§ **Problem statement**: Convert the material below into a Markdown table with the columns Row and Line. Number each nonblank line in order, and omit blank lines.

§ **Stored records**:
[start]

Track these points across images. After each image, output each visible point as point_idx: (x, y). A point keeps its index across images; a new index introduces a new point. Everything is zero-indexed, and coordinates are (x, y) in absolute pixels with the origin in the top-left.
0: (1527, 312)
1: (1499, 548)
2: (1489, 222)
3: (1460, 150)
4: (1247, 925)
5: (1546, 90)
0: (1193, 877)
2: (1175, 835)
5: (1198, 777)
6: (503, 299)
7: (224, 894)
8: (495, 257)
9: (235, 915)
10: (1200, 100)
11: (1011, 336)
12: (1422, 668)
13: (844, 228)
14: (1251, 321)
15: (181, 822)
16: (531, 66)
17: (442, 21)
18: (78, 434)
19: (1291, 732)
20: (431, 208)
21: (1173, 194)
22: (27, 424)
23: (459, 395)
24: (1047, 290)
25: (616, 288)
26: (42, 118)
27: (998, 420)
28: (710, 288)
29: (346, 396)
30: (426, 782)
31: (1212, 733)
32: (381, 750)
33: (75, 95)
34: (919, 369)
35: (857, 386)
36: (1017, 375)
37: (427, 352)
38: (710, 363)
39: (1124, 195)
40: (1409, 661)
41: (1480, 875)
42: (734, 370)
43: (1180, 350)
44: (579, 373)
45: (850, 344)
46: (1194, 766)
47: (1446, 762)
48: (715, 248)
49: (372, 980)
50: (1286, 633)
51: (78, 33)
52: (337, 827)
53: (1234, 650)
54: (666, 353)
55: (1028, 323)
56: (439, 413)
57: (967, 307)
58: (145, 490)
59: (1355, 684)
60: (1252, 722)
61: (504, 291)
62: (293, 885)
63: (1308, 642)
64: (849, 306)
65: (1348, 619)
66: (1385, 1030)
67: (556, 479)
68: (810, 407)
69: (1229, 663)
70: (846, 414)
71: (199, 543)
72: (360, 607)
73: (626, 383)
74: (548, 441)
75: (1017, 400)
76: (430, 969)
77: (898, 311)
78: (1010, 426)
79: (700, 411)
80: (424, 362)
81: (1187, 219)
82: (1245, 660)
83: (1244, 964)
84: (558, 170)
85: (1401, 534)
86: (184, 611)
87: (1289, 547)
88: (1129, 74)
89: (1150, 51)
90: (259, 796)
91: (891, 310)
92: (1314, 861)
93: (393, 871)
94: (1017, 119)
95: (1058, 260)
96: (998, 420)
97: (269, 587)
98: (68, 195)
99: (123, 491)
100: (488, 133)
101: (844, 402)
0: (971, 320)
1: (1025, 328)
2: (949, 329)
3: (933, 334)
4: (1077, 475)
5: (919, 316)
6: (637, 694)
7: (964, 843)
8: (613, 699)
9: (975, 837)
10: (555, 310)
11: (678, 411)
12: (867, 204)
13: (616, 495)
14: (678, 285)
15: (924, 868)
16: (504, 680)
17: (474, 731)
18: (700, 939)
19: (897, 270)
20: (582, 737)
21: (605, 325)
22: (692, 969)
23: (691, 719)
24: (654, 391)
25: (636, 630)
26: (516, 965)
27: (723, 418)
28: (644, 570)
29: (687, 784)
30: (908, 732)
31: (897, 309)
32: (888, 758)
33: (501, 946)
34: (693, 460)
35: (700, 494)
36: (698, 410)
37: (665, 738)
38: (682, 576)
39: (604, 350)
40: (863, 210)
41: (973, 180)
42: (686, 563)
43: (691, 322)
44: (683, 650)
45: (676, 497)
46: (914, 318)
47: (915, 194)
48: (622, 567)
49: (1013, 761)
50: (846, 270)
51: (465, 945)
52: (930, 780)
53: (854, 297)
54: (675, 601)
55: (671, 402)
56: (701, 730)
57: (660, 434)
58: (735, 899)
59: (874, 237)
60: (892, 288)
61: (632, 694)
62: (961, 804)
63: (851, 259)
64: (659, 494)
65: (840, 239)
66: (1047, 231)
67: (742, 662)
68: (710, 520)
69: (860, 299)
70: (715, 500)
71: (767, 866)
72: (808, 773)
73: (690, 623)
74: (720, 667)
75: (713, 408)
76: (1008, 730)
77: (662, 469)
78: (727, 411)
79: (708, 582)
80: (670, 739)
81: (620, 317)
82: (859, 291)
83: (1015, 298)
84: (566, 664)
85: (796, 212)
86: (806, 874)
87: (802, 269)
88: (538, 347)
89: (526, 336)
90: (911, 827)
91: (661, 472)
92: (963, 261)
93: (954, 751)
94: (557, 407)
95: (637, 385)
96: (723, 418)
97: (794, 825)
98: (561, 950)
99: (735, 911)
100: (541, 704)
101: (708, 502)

[end]

§ **Completed task**:
| Row | Line |
|---|---|
| 1 | Track these points across images. After each image, output each visible point as point_idx: (x, y). A point keeps its index across images; a new index introduces a new point. Everything is zero-indexed, and coordinates are (x, y) in absolute pixels with the origin in the top-left. |
| 2 | 0: (1527, 312) |
| 3 | 1: (1499, 548) |
| 4 | 2: (1489, 222) |
| 5 | 3: (1460, 150) |
| 6 | 4: (1247, 925) |
| 7 | 5: (1546, 90) |
| 8 | 0: (1193, 877) |
| 9 | 2: (1175, 835) |
| 10 | 5: (1198, 777) |
| 11 | 6: (503, 299) |
| 12 | 7: (224, 894) |
| 13 | 8: (495, 257) |
| 14 | 9: (235, 915) |
| 15 | 10: (1200, 100) |
| 16 | 11: (1011, 336) |
| 17 | 12: (1422, 668) |
| 18 | 13: (844, 228) |
| 19 | 14: (1251, 321) |
| 20 | 15: (181, 822) |
| 21 | 16: (531, 66) |
| 22 | 17: (442, 21) |
| 23 | 18: (78, 434) |
| 24 | 19: (1291, 732) |
| 25 | 20: (431, 208) |
| 26 | 21: (1173, 194) |
| 27 | 22: (27, 424) |
| 28 | 23: (459, 395) |
| 29 | 24: (1047, 290) |
| 30 | 25: (616, 288) |
| 31 | 26: (42, 118) |
| 32 | 27: (998, 420) |
| 33 | 28: (710, 288) |
| 34 | 29: (346, 396) |
| 35 | 30: (426, 782) |
| 36 | 31: (1212, 733) |
| 37 | 32: (381, 750) |
| 38 | 33: (75, 95) |
| 39 | 34: (919, 369) |
| 40 | 35: (857, 386) |
| 41 | 36: (1017, 375) |
| 42 | 37: (427, 352) |
| 43 | 38: (710, 363) |
| 44 | 39: (1124, 195) |
| 45 | 40: (1409, 661) |
| 46 | 41: (1480, 875) |
| 47 | 42: (734, 370) |
| 48 | 43: (1180, 350) |
| 49 | 44: (579, 373) |
| 50 | 45: (850, 344) |
| 51 | 46: (1194, 766) |
| 52 | 47: (1446, 762) |
| 53 | 48: (715, 248) |
| 54 | 49: (372, 980) |
| 55 | 50: (1286, 633) |
| 56 | 51: (78, 33) |
| 57 | 52: (337, 827) |
| 58 | 53: (1234, 650) |
| 59 | 54: (666, 353) |
| 60 | 55: (1028, 323) |
| 61 | 56: (439, 413) |
| 62 | 57: (967, 307) |
| 63 | 58: (145, 490) |
| 64 | 59: (1355, 684) |
| 65 | 60: (1252, 722) |
| 66 | 61: (504, 291) |
| 67 | 62: (293, 885) |
| 68 | 63: (1308, 642) |
| 69 | 64: (849, 306) |
| 70 | 65: (1348, 619) |
| 71 | 66: (1385, 1030) |
| 72 | 67: (556, 479) |
| 73 | 68: (810, 407) |
| 74 | 69: (1229, 663) |
| 75 | 70: (846, 414) |
| 76 | 71: (199, 543) |
| 77 | 72: (360, 607) |
| 78 | 73: (626, 383) |
| 79 | 74: (548, 441) |
| 80 | 75: (1017, 400) |
| 81 | 76: (430, 969) |
| 82 | 77: (898, 311) |
| 83 | 78: (1010, 426) |
| 84 | 79: (700, 411) |
| 85 | 80: (424, 362) |
| 86 | 81: (1187, 219) |
| 87 | 82: (1245, 660) |
| 88 | 83: (1244, 964) |
| 89 | 84: (558, 170) |
| 90 | 85: (1401, 534) |
| 91 | 86: (184, 611) |
| 92 | 87: (1289, 547) |
| 93 | 88: (1129, 74) |
| 94 | 89: (1150, 51) |
| 95 | 90: (259, 796) |
| 96 | 91: (891, 310) |
| 97 | 92: (1314, 861) |
| 98 | 93: (393, 871) |
| 99 | 94: (1017, 119) |
| 100 | 95: (1058, 260) |
| 101 | 96: (998, 420) |
| 102 | 97: (269, 587) |
| 103 | 98: (68, 195) |
| 104 | 99: (123, 491) |
| 105 | 100: (488, 133) |
| 106 | 101: (844, 402) |
| 107 | 0: (971, 320) |
| 108 | 1: (1025, 328) |
| 109 | 2: (949, 329) |
| 110 | 3: (933, 334) |
| 111 | 4: (1077, 475) |
| 112 | 5: (919, 316) |
| 113 | 6: (637, 694) |
| 114 | 7: (964, 843) |
| 115 | 8: (613, 699) |
| 116 | 9: (975, 837) |
| 117 | 10: (555, 310) |
| 118 | 11: (678, 411) |
| 119 | 12: (867, 204) |
| 120 | 13: (616, 495) |
| 121 | 14: (678, 285) |
| 122 | 15: (924, 868) |
| 123 | 16: (504, 680) |
| 124 | 17: (474, 731) |
| 125 | 18: (700, 939) |
| 126 | 19: (897, 270) |
| 127 | 20: (582, 737) |
| 128 | 21: (605, 325) |
| 129 | 22: (692, 969) |
| 130 | 23: (691, 719) |
| 131 | 24: (654, 391) |
| 132 | 25: (636, 630) |
| 133 | 26: (516, 965) |
| 134 | 27: (723, 418) |
| 135 | 28: (644, 570) |
| 136 | 29: (687, 784) |
| 137 | 30: (908, 732) |
| 138 | 31: (897, 309) |
| 139 | 32: (888, 758) |
| 140 | 33: (501, 946) |
| 141 | 34: (693, 460) |
| 142 | 35: (700, 494) |
| 143 | 36: (698, 410) |
| 144 | 37: (665, 738) |
| 145 | 38: (682, 576) |
| 146 | 39: (604, 350) |
| 147 | 40: (863, 210) |
| 148 | 41: (973, 180) |
| 149 | 42: (686, 563) |
| 150 | 43: (691, 322) |
| 151 | 44: (683, 650) |
| 152 | 45: (676, 497) |
| 153 | 46: (914, 318) |
| 154 | 47: (915, 194) |
| 155 | 48: (622, 567) |
| 156 | 49: (1013, 761) |
| 157 | 50: (846, 270) |
| 158 | 51: (465, 945) |
| 159 | 52: (930, 780) |
| 160 | 53: (854, 297) |
| 161 | 54: (675, 601) |
| 162 | 55: (671, 402) |
| 163 | 56: (701, 730) |
| 164 | 57: (660, 434) |
| 165 | 58: (735, 899) |
| 166 | 59: (874, 237) |
| 167 | 60: (892, 288) |
| 168 | 61: (632, 694) |
| 169 | 62: (961, 804) |
| 170 | 63: (851, 259) |
| 171 | 64: (659, 494) |
| 172 | 65: (840, 239) |
| 173 | 66: (1047, 231) |
| 174 | 67: (742, 662) |
| 175 | 68: (710, 520) |
| 176 | 69: (860, 299) |
| 177 | 70: (715, 500) |
| 178 | 71: (767, 866) |
| 179 | 72: (808, 773) |
| 180 | 73: (690, 623) |
| 181 | 74: (720, 667) |
| 182 | 75: (713, 408) |
| 183 | 76: (1008, 730) |
| 184 | 77: (662, 469) |
| 185 | 78: (727, 411) |
| 186 | 79: (708, 582) |
| 187 | 80: (670, 739) |
| 188 | 81: (620, 317) |
| 189 | 82: (859, 291) |
| 190 | 83: (1015, 298) |
| 191 | 84: (566, 664) |
| 192 | 85: (796, 212) |
| 193 | 86: (806, 874) |
| 194 | 87: (802, 269) |
| 195 | 88: (538, 347) |
| 196 | 89: (526, 336) |
| 197 | 90: (911, 827) |
| 198 | 91: (661, 472) |
| 199 | 92: (963, 261) |
| 200 | 93: (954, 751) |
| 201 | 94: (557, 407) |
| 202 | 95: (637, 385) |
| 203 | 96: (723, 418) |
| 204 | 97: (794, 825) |
| 205 | 98: (561, 950) |
| 206 | 99: (735, 911) |
| 207 | 100: (541, 704) |
| 208 | 101: (708, 502) |